Record excerpts section start

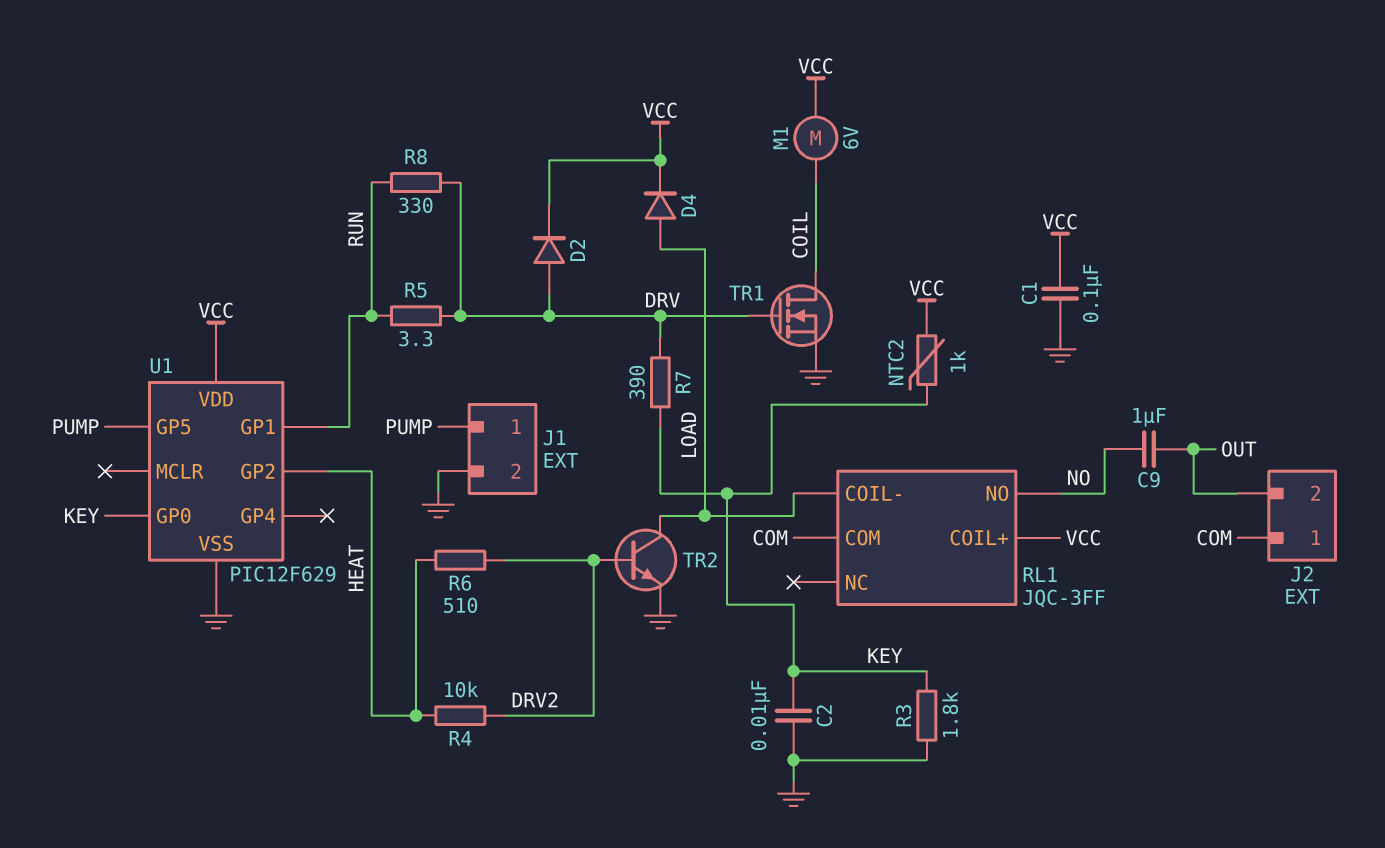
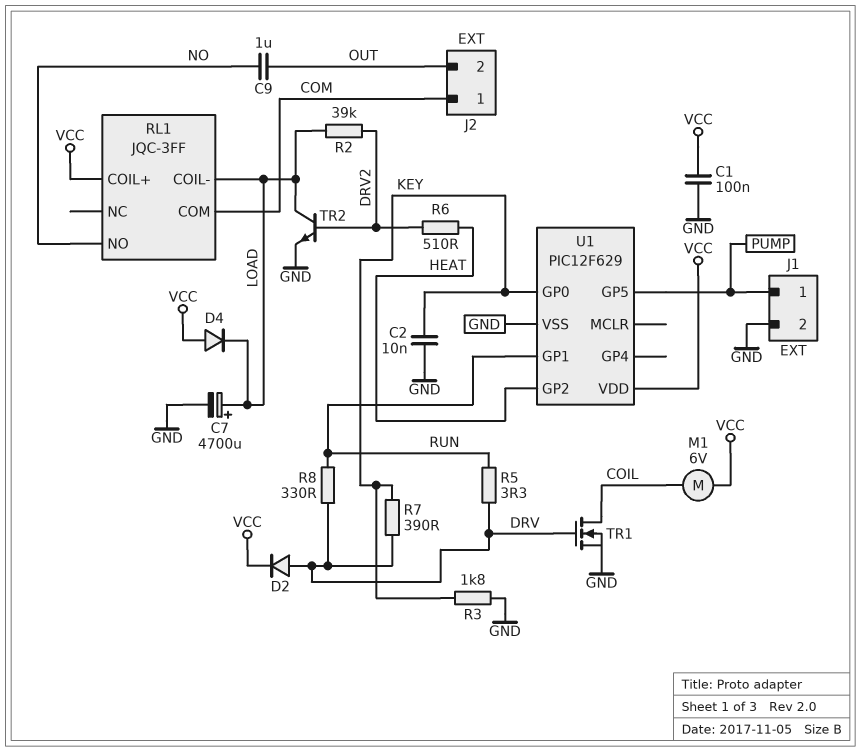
C7: none -> 4700uF (plus LOAD, minus GND)
D4: diode (A LOAD, K VCC) -> diode (A VCC, K LOAD)
NTC2: 1k (KEY, VCC) -> none
R2: none -> 39k (DRV2, LOAD)
R4: 10k (DRV2, HEAT) -> none

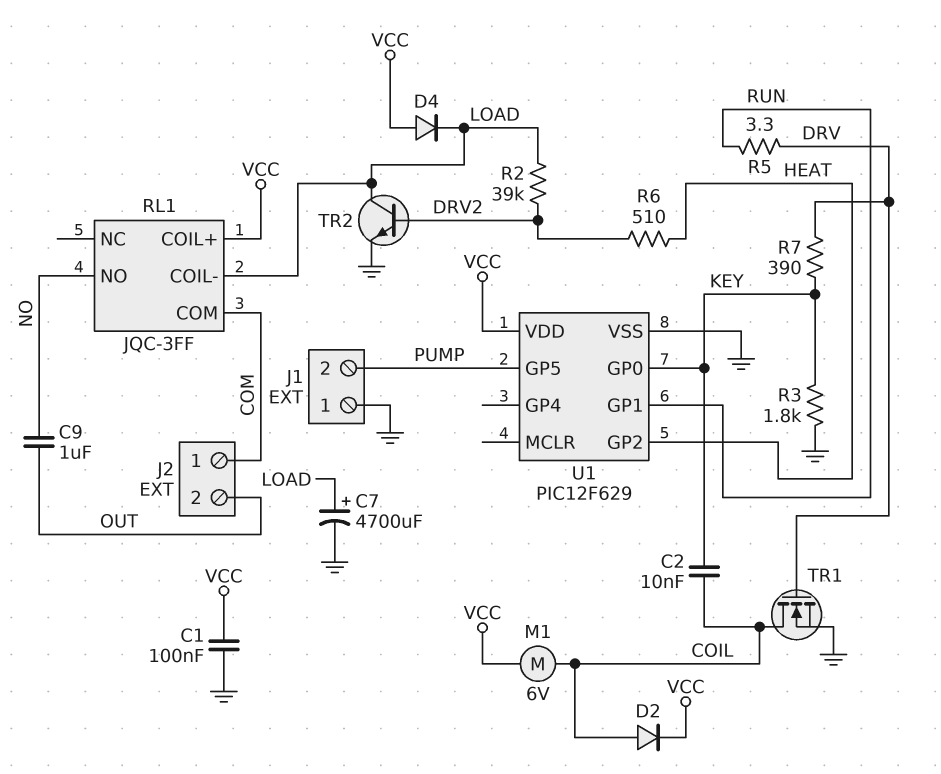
C2: 10nF (GND, KEY) -> 10nF (COIL, KEY)
D2: diode (A DRV, K VCC) -> diode (A COIL, K VCC)
J1 pin 1: PUMP -> GND
J1 pin 2: GND -> PUMP
R8: 330 (DRV, RUN) -> none

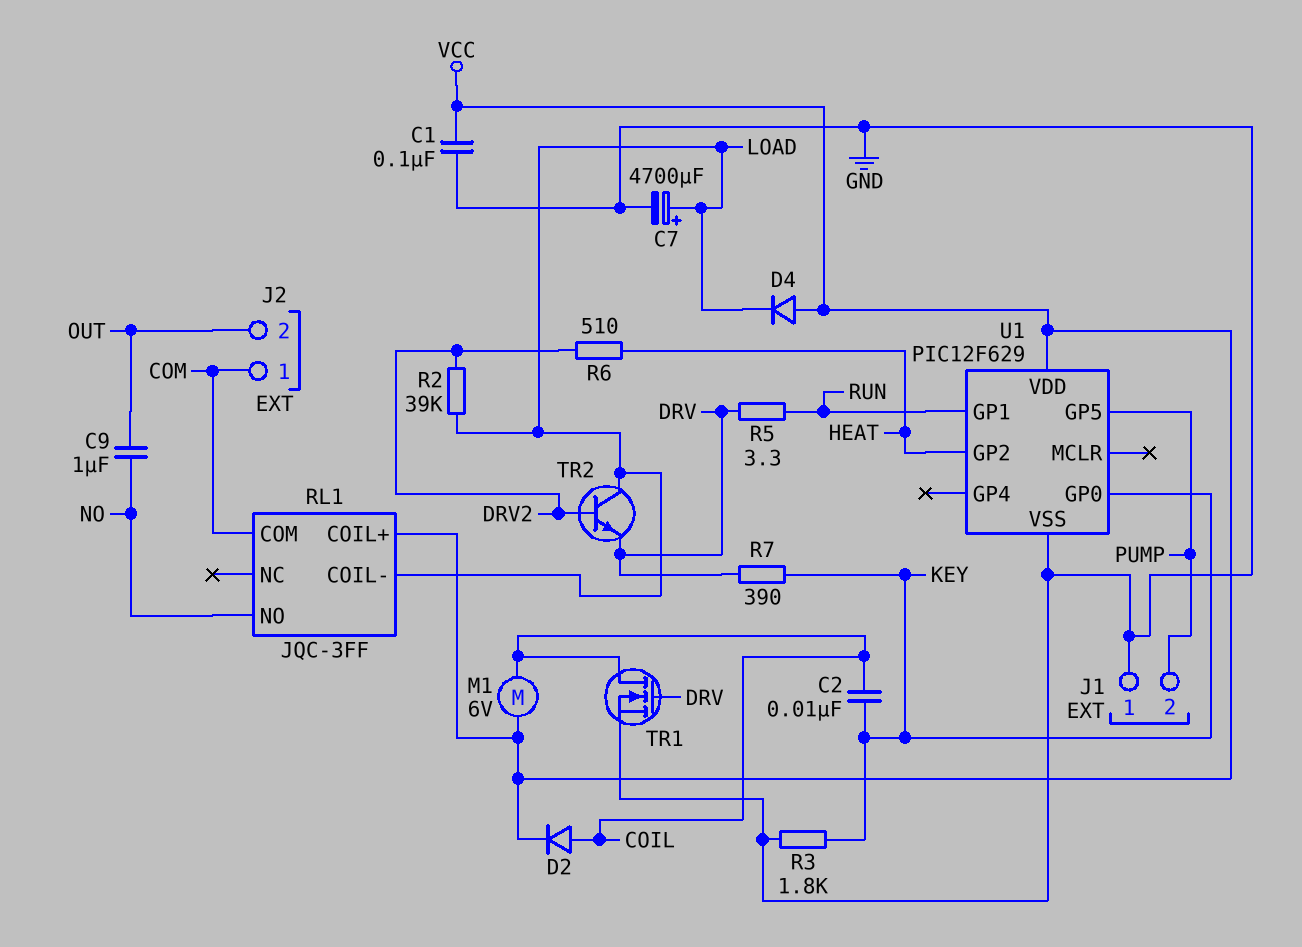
TR2: NPN (B DRV2, C LOAD, E GND) -> NPN (B DRV2, C LOAD, E DRV)

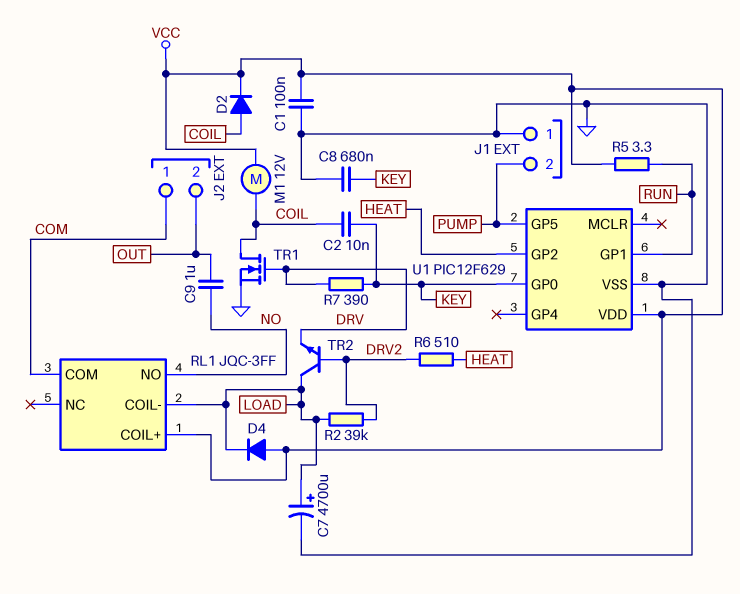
C8: none -> 680nF (GND, KEY)
M1: motor 6V (COIL, VCC) -> motor 12V (COIL, VCC)
R3: 1.8k (GND, KEY) -> none
R5: 3.3 (DRV, RUN) -> 3.3 (RUN, VCC)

Record excerpts section end

#### What you will do
For this step, transcribe all the material above exactly and drop the images.

#### Problem solution
C7: none -> 4700uF (plus LOAD, minus GND)
D4: diode (A LOAD, K VCC) -> diode (A VCC, K LOAD)
NTC2: 1k (KEY, VCC) -> none
R2: none -> 39k (DRV2, LOAD)
R4: 10k (DRV2, HEAT) -> none

C2: 10nF (GND, KEY) -> 10nF (COIL, KEY)
D2: diode (A DRV, K VCC) -> diode (A COIL, K VCC)
J1 pin 1: PUMP -> GND
J1 pin 2: GND -> PUMP
R8: 330 (DRV, RUN) -> none

TR2: NPN (B DRV2, C LOAD, E GND) -> NPN (B DRV2, C LOAD, E DRV)

C8: none -> 680nF (GND, KEY)
M1: motor 6V (COIL, VCC) -> motor 12V (COIL, VCC)
R3: 1.8k (GND, KEY) -> none
R5: 3.3 (DRV, RUN) -> 3.3 (RUN, VCC)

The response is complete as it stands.